■ ACTIVITY ■
The entries below contain a line with "black button: [194,151,247,187]" and a line with "orange cheese: [387,163,439,203]". Quote exactly those two lines and all lines between them.
** Opening PROVIDED MATERIAL block **
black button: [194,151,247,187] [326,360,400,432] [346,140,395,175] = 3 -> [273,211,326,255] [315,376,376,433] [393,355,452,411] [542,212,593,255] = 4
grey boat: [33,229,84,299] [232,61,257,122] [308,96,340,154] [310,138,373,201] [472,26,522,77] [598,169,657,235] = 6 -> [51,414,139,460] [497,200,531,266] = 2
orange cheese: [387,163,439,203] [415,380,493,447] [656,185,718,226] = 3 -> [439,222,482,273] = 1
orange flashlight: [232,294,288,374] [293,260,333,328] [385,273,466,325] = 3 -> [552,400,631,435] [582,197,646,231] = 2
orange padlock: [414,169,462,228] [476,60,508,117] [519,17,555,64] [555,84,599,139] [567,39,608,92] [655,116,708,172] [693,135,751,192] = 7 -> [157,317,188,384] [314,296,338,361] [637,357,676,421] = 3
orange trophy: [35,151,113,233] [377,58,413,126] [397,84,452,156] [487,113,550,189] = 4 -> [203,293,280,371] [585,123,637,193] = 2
** Closing PROVIDED MATERIAL block **
** Opening PROVIDED MATERIAL block **
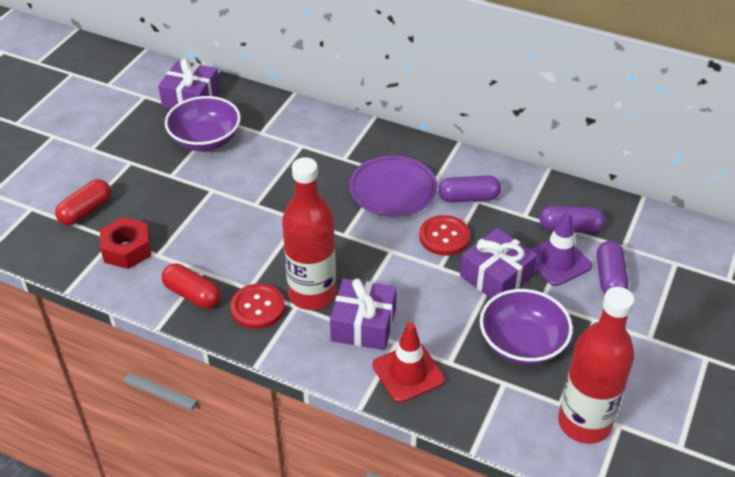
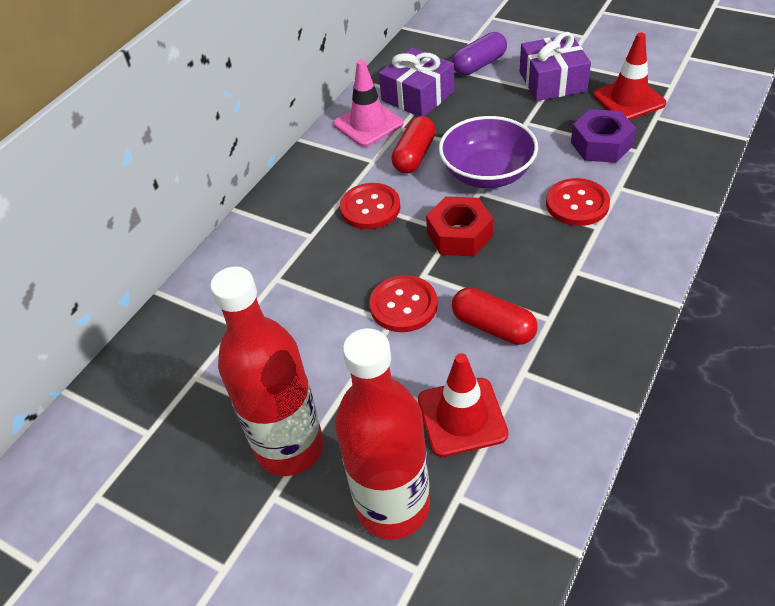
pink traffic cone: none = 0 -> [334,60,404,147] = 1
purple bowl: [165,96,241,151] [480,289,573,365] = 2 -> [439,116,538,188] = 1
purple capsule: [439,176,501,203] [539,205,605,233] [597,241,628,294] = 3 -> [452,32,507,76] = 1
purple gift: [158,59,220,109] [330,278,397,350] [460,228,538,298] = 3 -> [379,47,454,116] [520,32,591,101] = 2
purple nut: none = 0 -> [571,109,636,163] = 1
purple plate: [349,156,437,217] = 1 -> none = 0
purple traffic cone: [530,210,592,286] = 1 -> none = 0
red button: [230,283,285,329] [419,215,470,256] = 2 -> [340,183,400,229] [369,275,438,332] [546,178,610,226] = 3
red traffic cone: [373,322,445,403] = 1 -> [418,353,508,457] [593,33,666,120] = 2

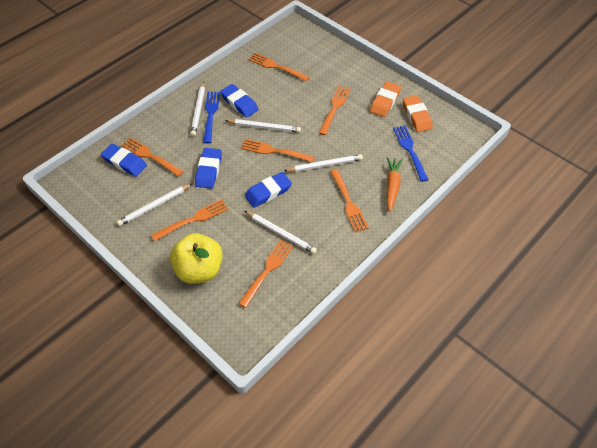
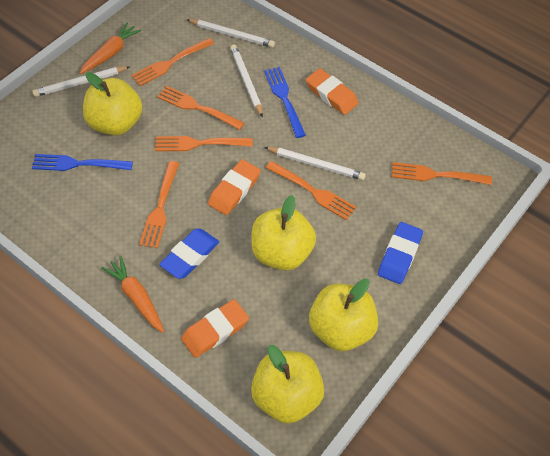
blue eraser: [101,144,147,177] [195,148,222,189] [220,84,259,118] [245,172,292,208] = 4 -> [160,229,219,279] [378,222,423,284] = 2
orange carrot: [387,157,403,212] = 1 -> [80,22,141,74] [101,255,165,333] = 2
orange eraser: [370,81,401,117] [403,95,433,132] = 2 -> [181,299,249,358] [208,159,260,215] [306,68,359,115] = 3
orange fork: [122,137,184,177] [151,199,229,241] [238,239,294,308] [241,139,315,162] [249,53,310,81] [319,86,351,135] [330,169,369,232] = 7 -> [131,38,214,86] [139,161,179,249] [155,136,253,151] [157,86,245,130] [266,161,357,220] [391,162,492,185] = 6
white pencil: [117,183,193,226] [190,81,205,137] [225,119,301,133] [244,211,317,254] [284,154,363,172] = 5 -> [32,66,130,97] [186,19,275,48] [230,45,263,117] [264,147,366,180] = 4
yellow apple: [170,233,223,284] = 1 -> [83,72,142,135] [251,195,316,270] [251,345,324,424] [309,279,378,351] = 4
** Closing PROVIDED MATERIAL block **
■ EXERCISE ANSWER ■
black button: [194,151,247,187] [326,360,400,432] [346,140,395,175] = 3 -> [273,211,326,255] [315,376,376,433] [393,355,452,411] [542,212,593,255] = 4
grey boat: [33,229,84,299] [232,61,257,122] [308,96,340,154] [310,138,373,201] [472,26,522,77] [598,169,657,235] = 6 -> [51,414,139,460] [497,200,531,266] = 2
orange cheese: [387,163,439,203] [415,380,493,447] [656,185,718,226] = 3 -> [439,222,482,273] = 1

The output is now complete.